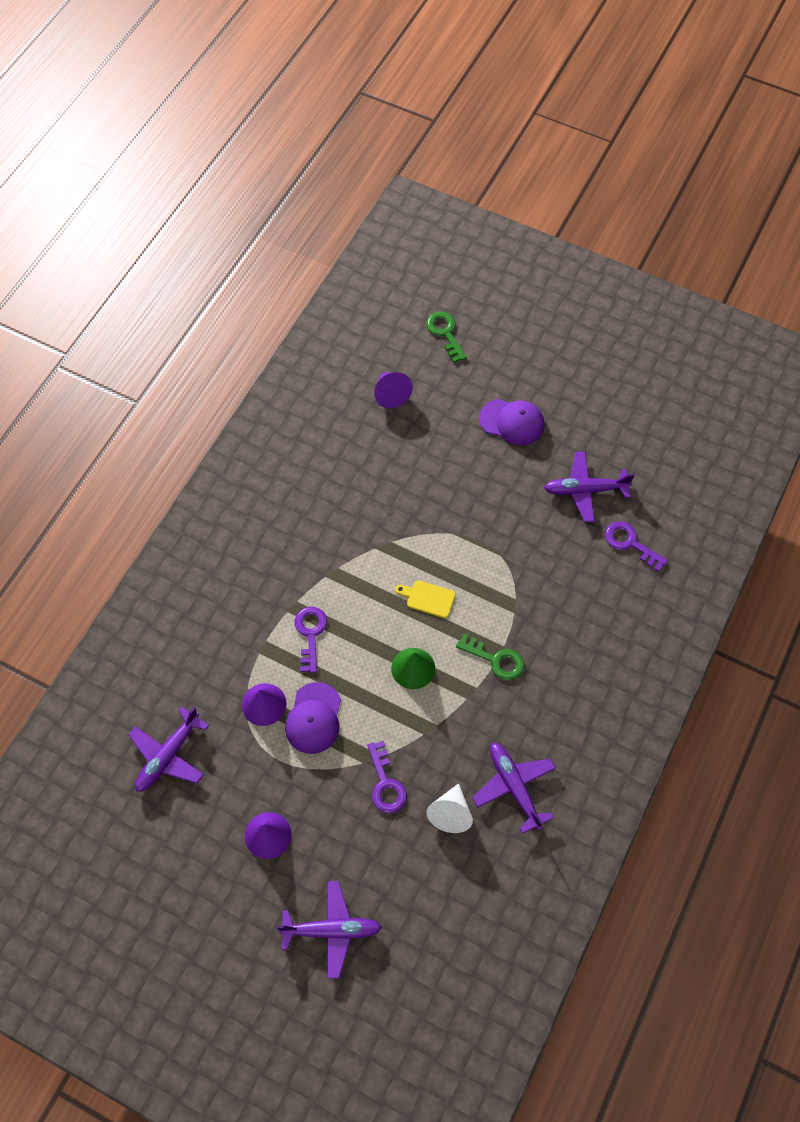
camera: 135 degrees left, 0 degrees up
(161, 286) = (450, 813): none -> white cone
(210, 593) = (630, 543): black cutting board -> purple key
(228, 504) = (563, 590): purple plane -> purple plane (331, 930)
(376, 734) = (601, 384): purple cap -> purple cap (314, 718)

▸ **Description of the task**:
Transcribe the listing word for word, but keep its pictures out of the copy.

▸ **Answer for this exercise**:
camera: 135 degrees left, 0 degrees up
(161, 286) = (450, 813): none -> white cone
(210, 593) = (630, 543): black cutting board -> purple key
(228, 504) = (563, 590): purple plane -> purple plane (331, 930)
(376, 734) = (601, 384): purple cap -> purple cap (314, 718)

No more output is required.